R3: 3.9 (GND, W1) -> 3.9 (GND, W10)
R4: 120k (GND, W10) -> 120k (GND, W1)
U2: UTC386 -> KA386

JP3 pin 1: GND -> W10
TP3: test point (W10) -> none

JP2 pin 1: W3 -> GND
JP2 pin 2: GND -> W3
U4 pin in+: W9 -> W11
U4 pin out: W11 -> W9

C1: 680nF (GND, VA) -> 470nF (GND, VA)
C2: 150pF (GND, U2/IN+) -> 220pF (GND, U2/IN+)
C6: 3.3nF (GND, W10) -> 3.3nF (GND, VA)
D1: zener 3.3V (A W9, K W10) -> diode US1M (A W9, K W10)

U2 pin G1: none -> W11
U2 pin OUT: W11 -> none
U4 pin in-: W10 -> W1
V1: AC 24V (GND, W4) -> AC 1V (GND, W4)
···
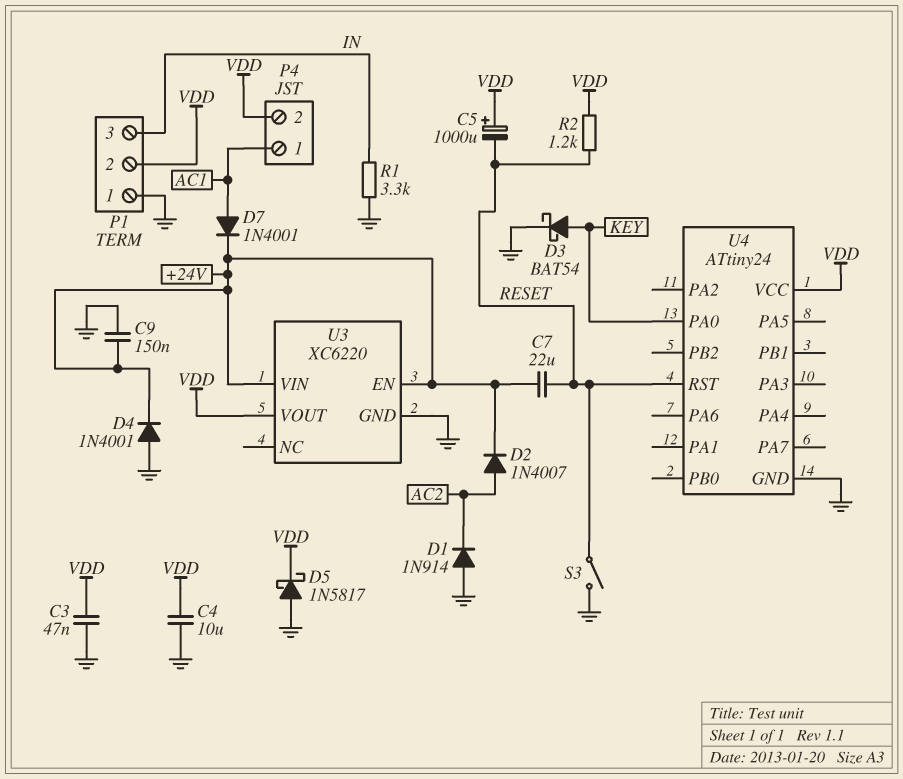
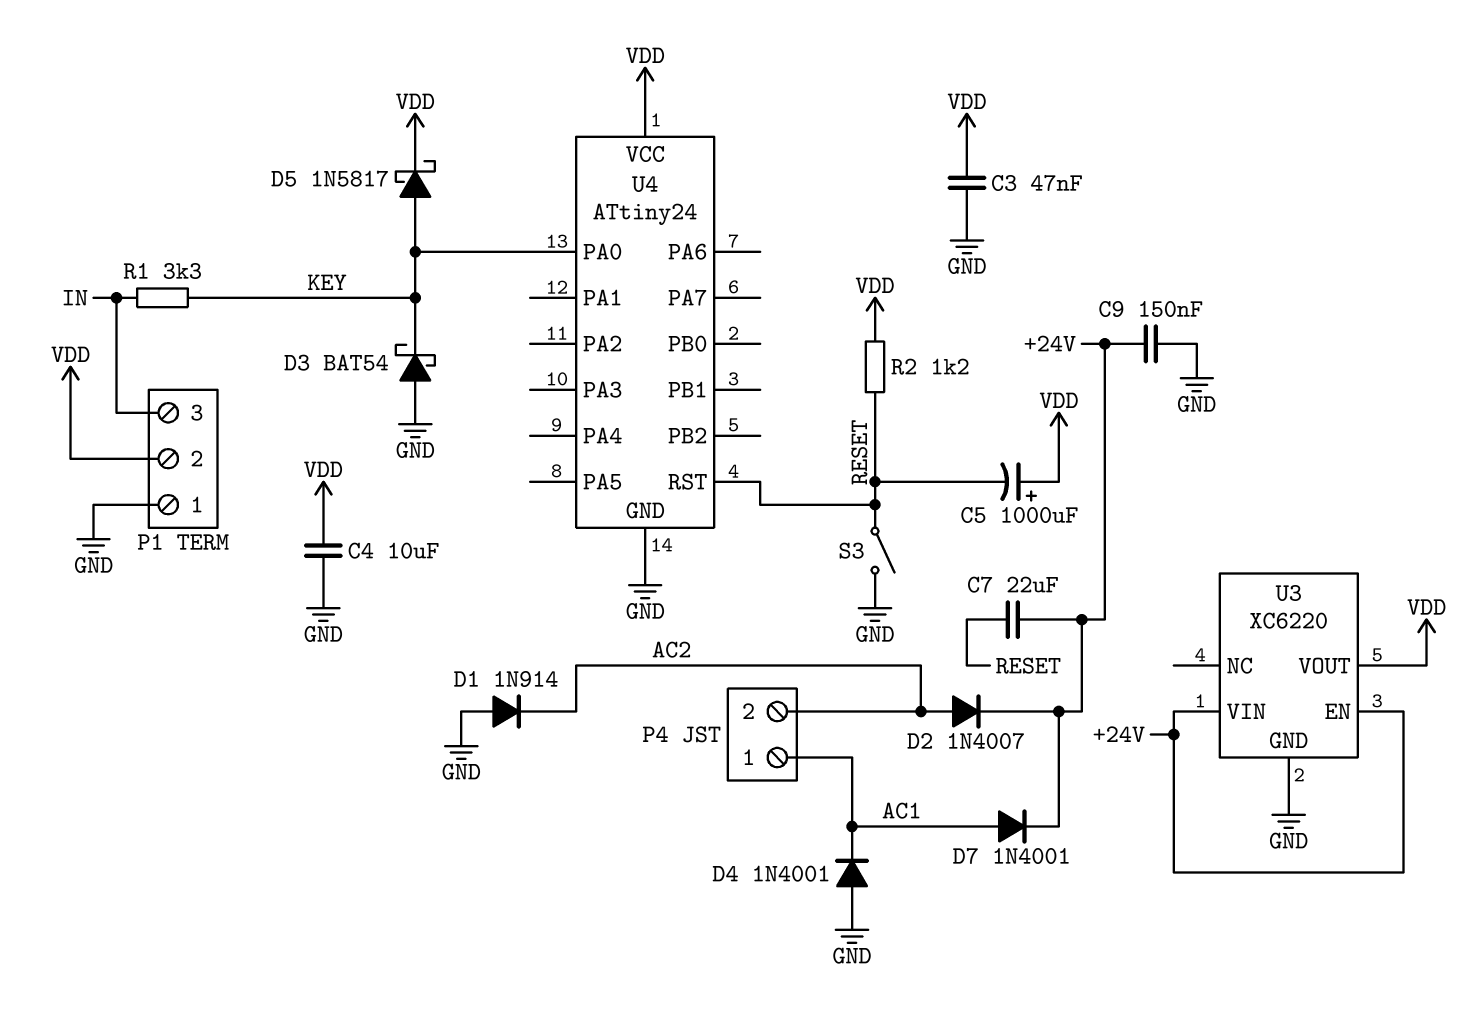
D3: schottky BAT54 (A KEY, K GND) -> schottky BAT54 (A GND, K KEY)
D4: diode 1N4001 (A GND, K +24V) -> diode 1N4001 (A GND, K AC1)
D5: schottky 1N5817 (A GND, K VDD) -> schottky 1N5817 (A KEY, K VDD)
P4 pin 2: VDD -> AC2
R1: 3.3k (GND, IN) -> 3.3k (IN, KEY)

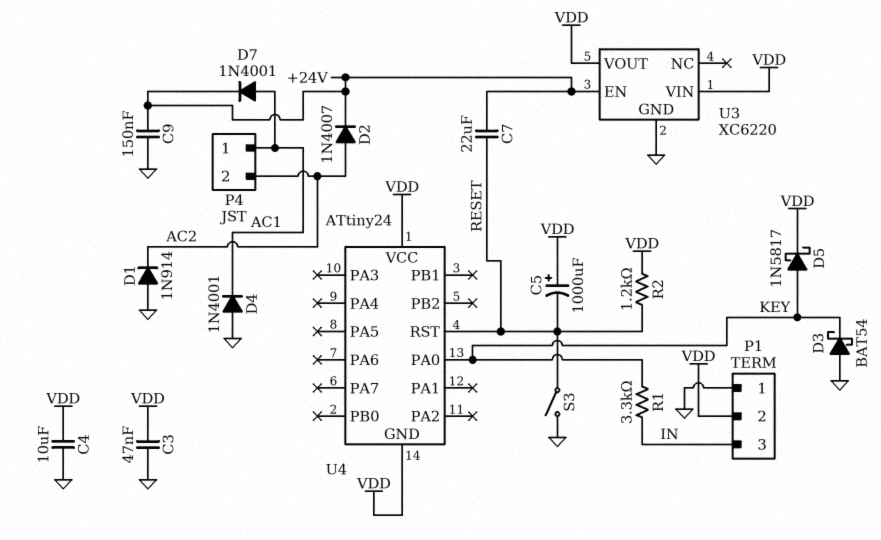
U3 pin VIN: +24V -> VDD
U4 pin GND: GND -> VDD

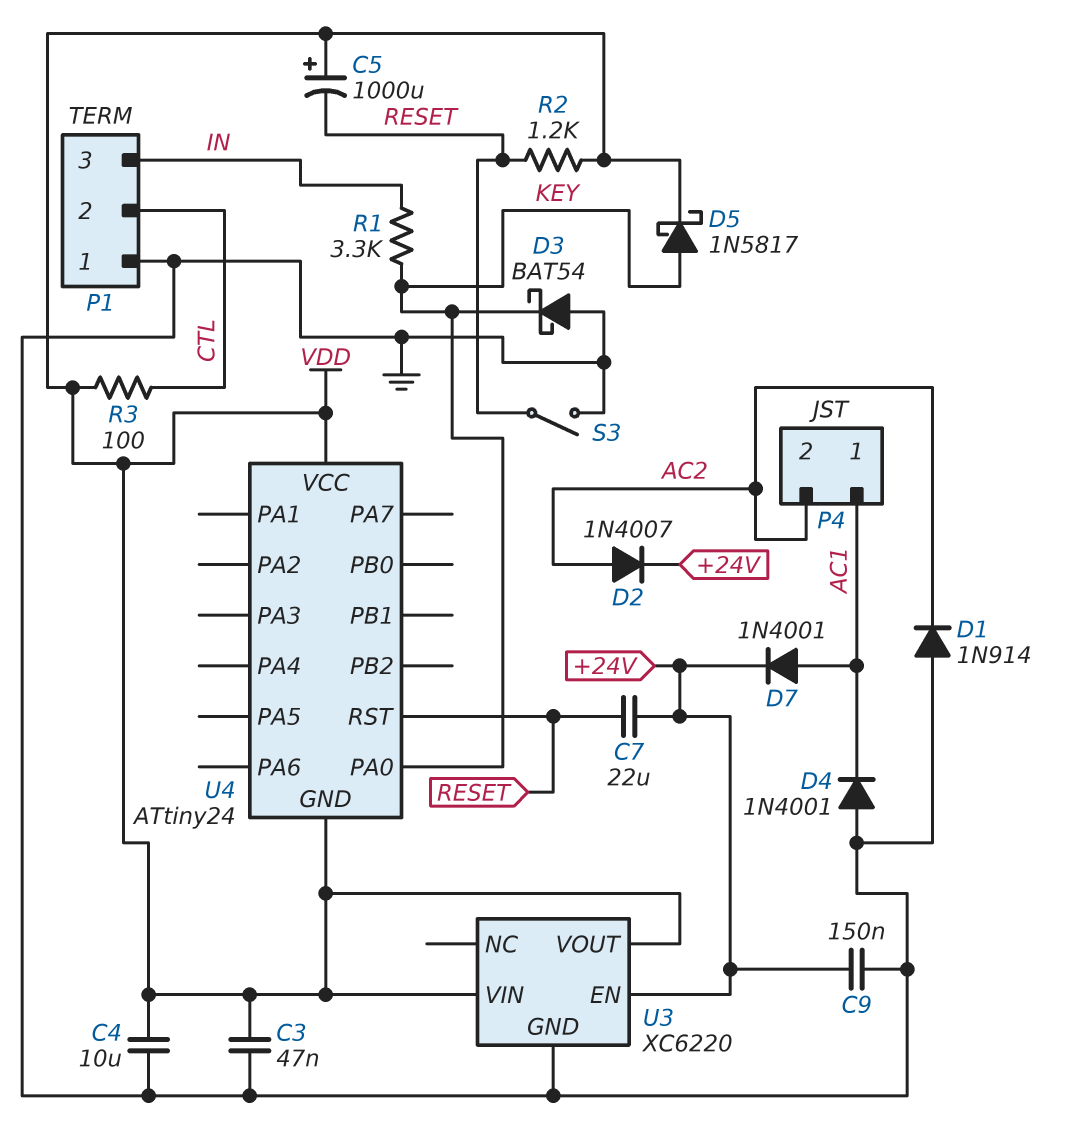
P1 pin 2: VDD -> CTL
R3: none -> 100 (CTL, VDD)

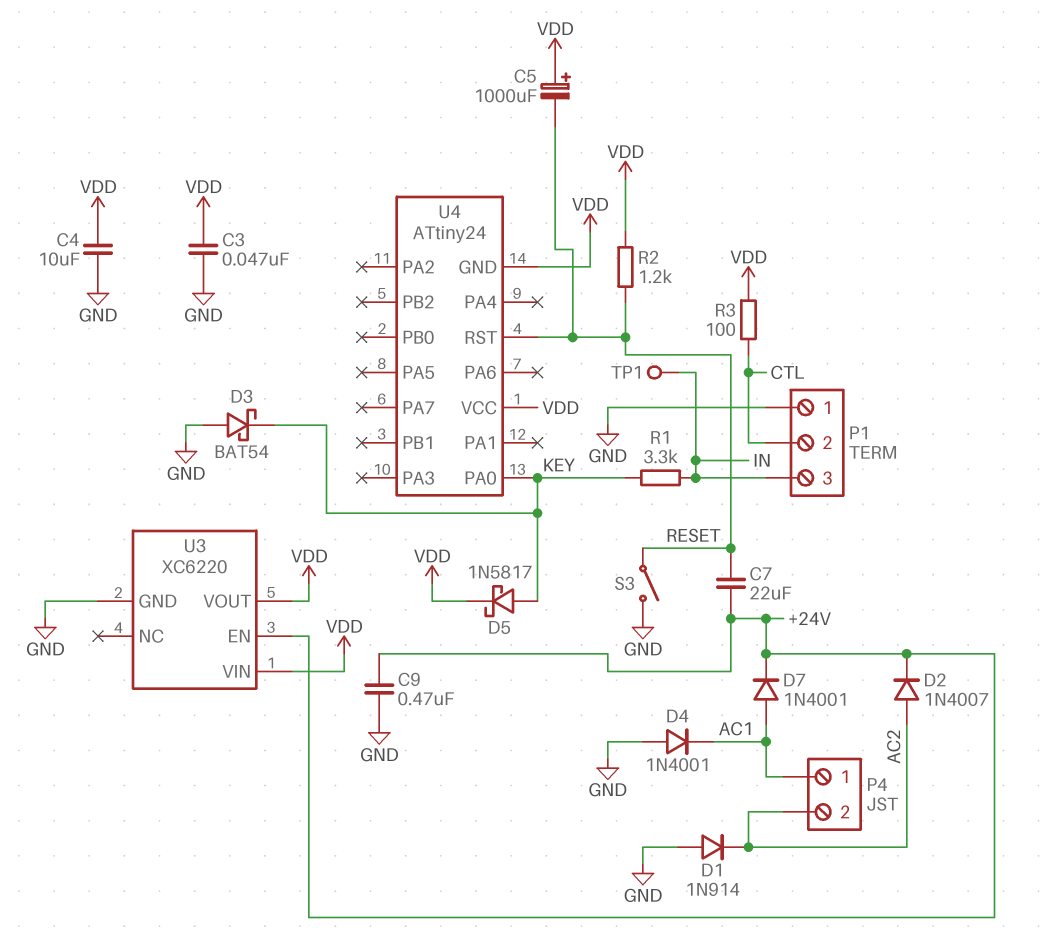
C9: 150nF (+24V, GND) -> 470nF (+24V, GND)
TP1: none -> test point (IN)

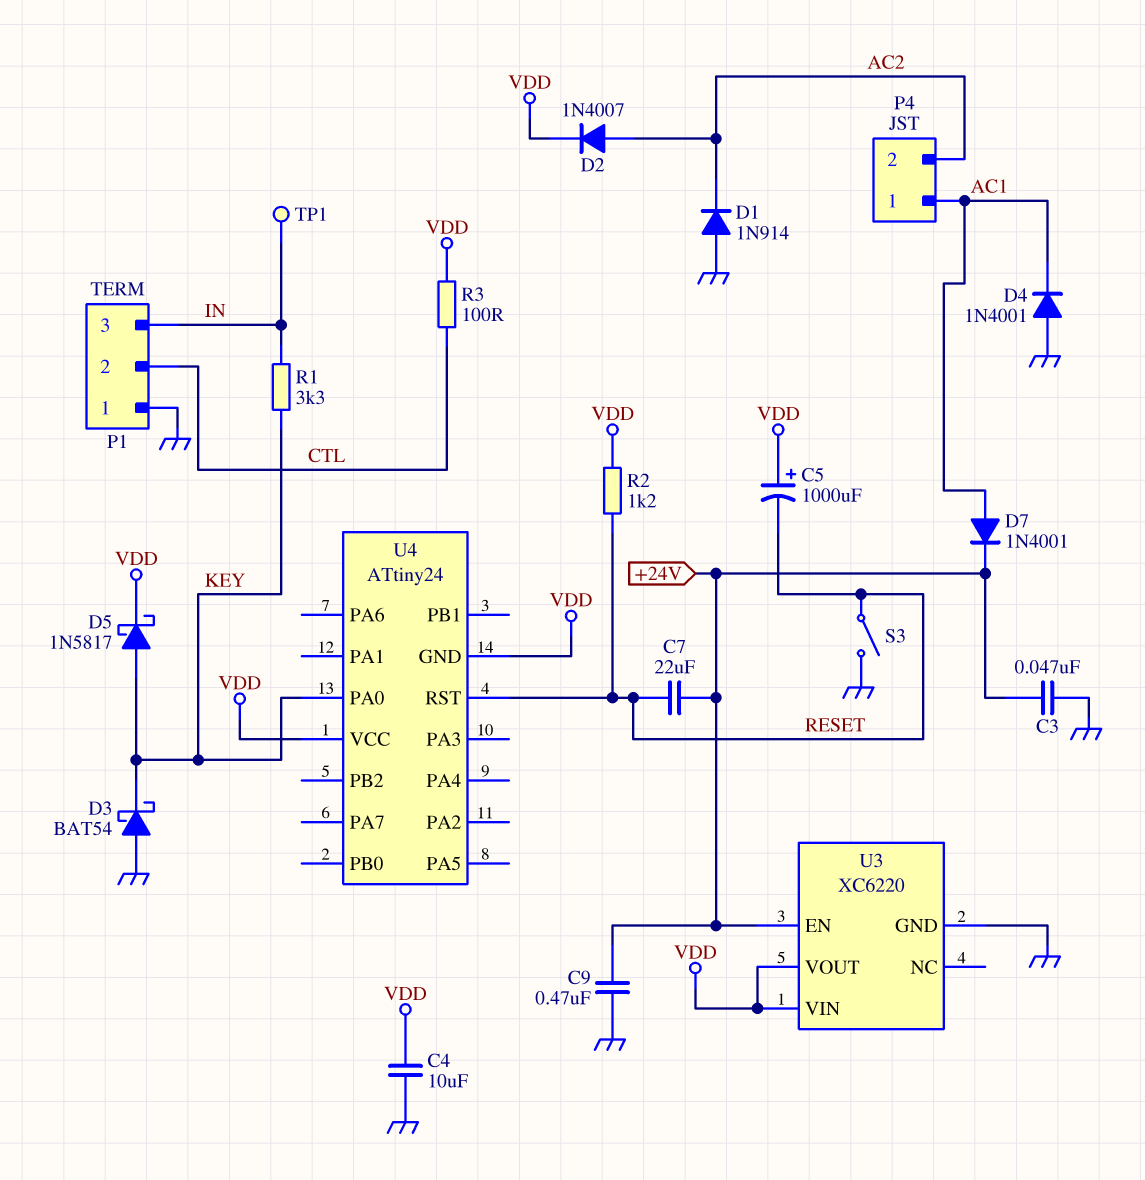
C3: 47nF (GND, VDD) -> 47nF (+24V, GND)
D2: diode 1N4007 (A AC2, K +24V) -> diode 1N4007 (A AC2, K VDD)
···
Brief >> What is needed is every line from the data above that includes the string "test", copied out.

Solution to this exercise >>
TP3: test point (W10) -> none
TP1: none -> test point (IN)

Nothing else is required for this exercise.